■ Task data
____
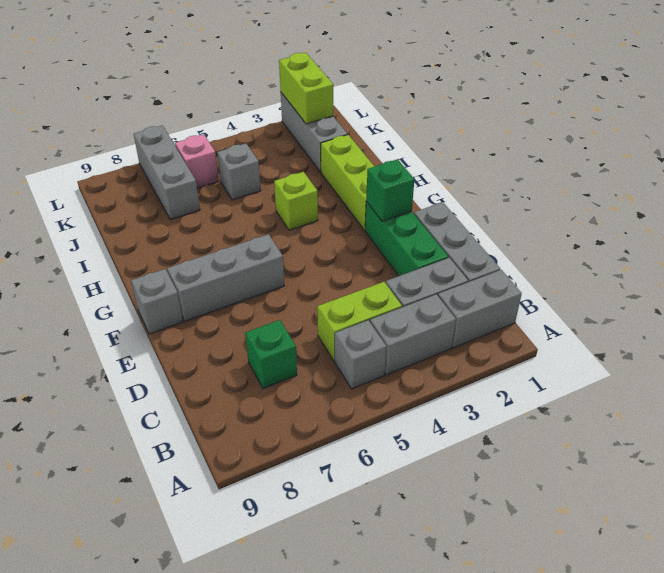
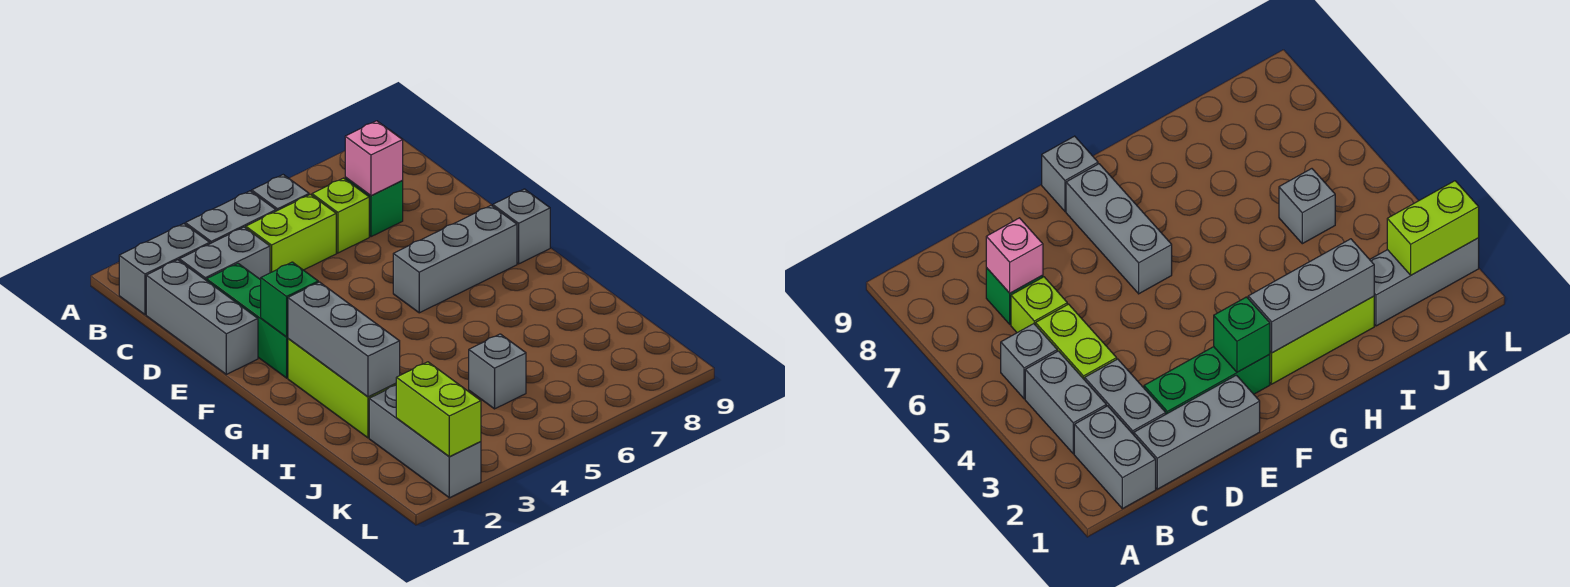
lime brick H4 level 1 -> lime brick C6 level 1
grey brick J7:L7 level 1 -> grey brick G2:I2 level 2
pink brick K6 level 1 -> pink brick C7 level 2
____
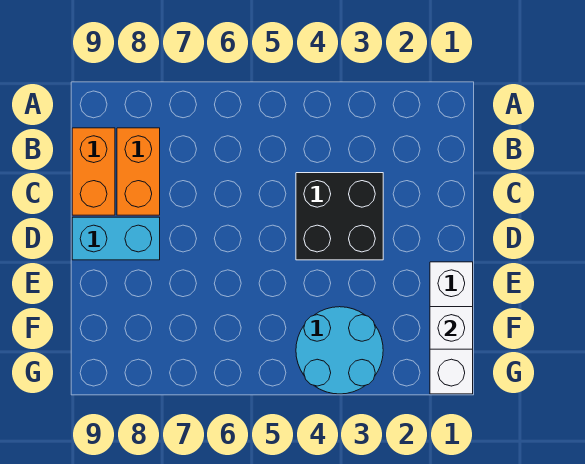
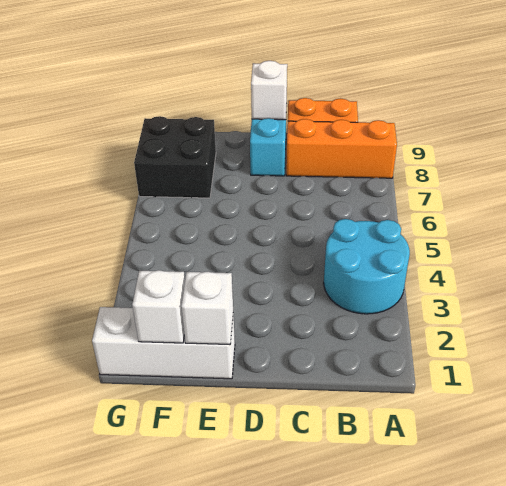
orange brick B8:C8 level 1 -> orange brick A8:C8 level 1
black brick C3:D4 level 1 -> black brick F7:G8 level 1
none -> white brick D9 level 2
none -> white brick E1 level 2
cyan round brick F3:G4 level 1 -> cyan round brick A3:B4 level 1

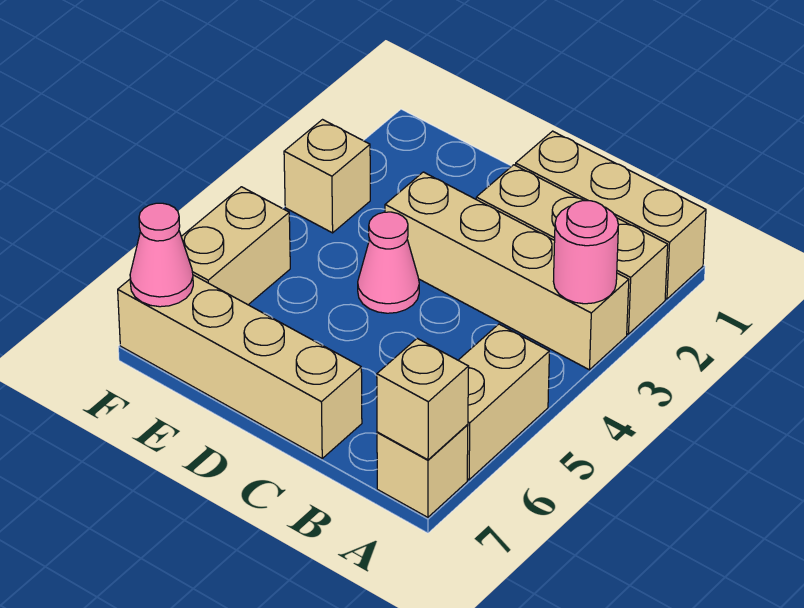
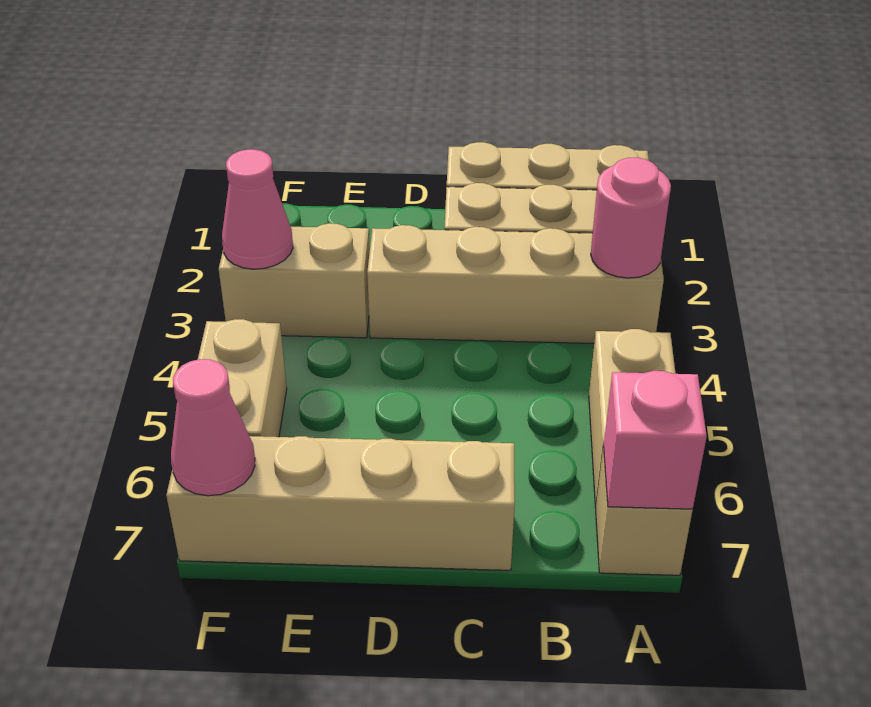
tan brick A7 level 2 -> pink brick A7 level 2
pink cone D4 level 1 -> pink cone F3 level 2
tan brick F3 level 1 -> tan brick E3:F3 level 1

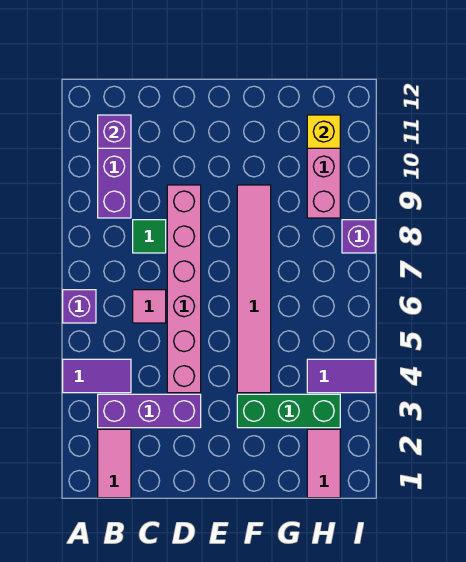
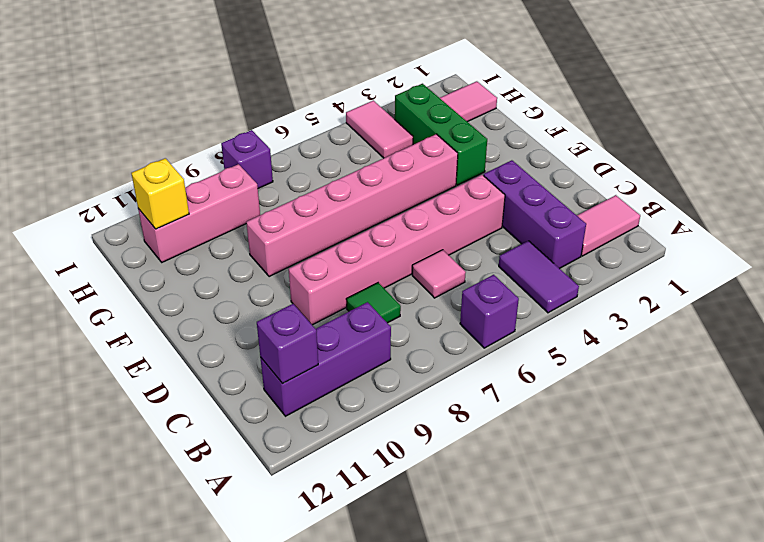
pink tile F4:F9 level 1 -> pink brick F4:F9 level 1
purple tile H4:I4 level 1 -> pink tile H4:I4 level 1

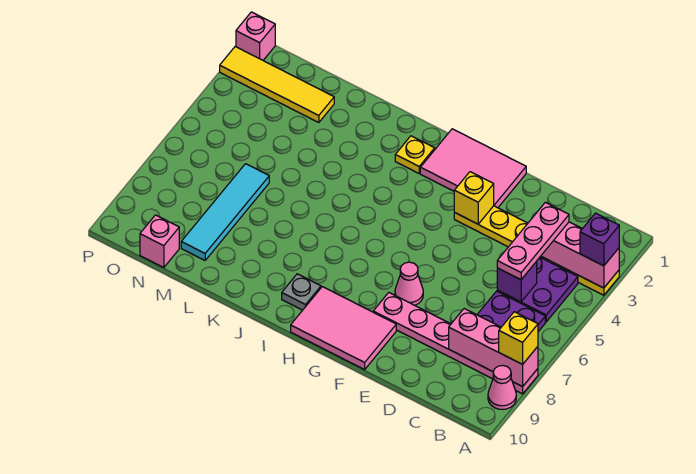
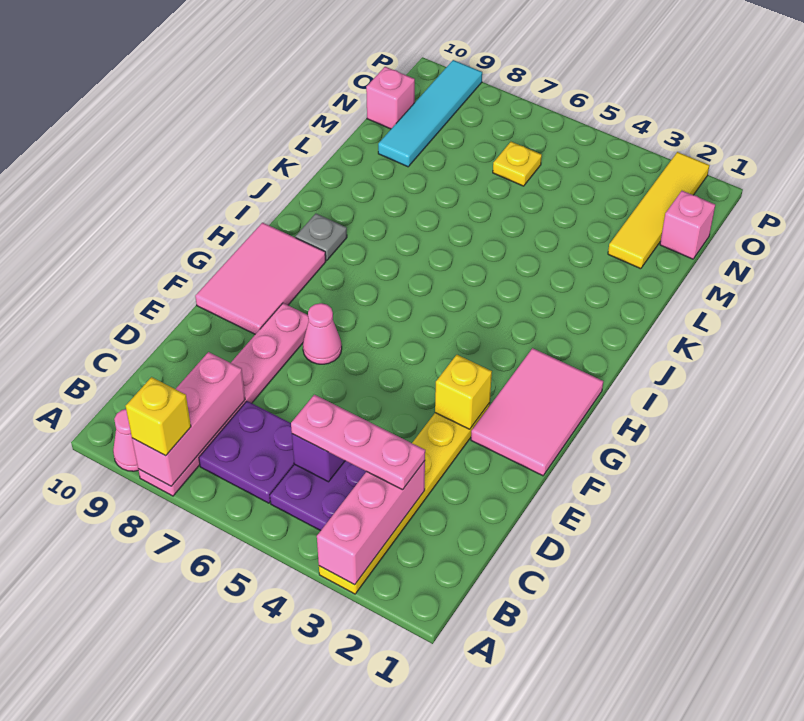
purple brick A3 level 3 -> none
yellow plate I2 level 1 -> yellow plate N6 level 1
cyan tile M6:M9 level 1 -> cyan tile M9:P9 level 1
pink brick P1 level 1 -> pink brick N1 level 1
____
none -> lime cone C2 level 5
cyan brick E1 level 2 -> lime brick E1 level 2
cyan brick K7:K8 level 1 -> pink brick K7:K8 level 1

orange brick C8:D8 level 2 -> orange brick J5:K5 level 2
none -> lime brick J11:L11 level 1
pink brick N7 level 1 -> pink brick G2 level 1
____
Print, without alteration, only the lines above between the one holding "purple brick A3 level 3 -> none" and the one holding "pink brick P1", inclusive.

■ Result
purple brick A3 level 3 -> none
yellow plate I2 level 1 -> yellow plate N6 level 1
cyan tile M6:M9 level 1 -> cyan tile M9:P9 level 1
pink brick P1 level 1 -> pink brick N1 level 1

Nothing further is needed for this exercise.